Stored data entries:

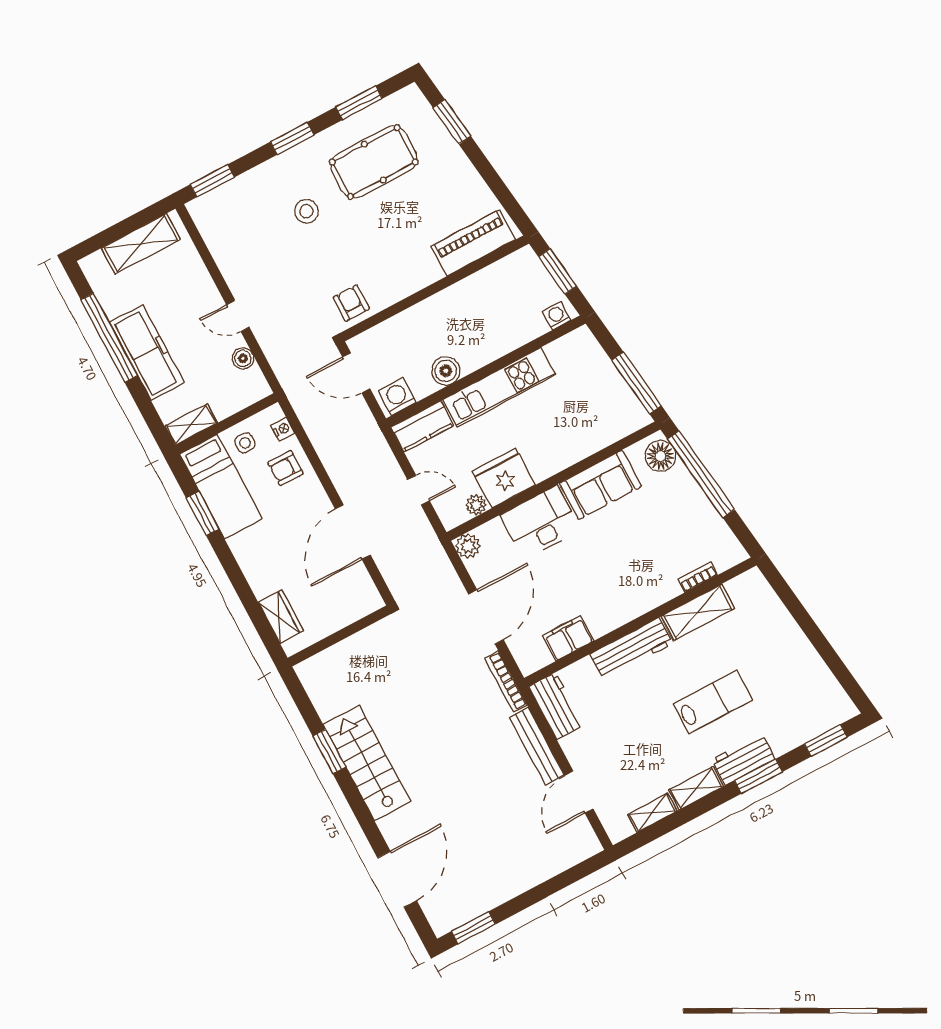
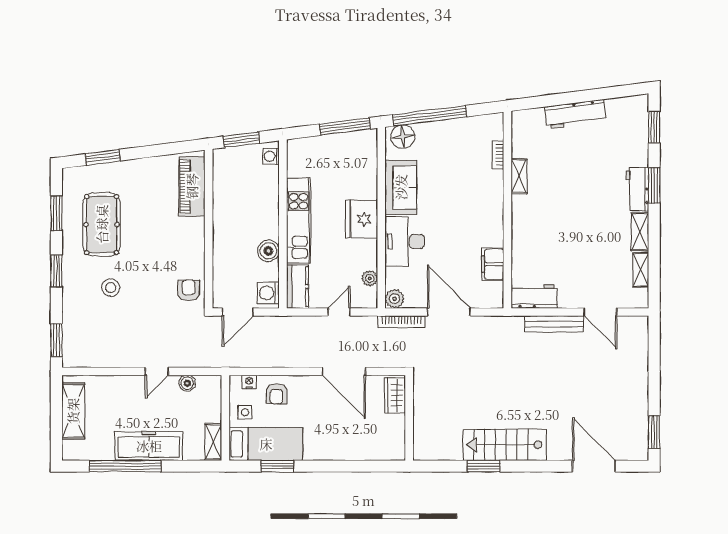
armchair: (351, 303) -> (189, 290), turned 90
fridge: (504, 478) -> (362, 219), moved
shelving: (698, 612) -> (519, 176), width x0.67, depth x0.75
wardrobe: (281, 617) -> (395, 395), moved, turned -90
workbench: (632, 649) -> (575, 114), moved, turned 83
bookcase: (506, 682) -> (401, 322), moved
lab bench: (713, 702) -> (588, 190), removed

• WHAT YOU SHOULD DO: Type out all the records verbatim, minus images.

• EXERCISE SOLUTION:
armchair: (351, 303) -> (189, 290), turned 90
fridge: (504, 478) -> (362, 219), moved
shelving: (698, 612) -> (519, 176), width x0.67, depth x0.75
wardrobe: (281, 617) -> (395, 395), moved, turned -90
workbench: (632, 649) -> (575, 114), moved, turned 83
bookcase: (506, 682) -> (401, 322), moved
lab bench: (713, 702) -> (588, 190), removed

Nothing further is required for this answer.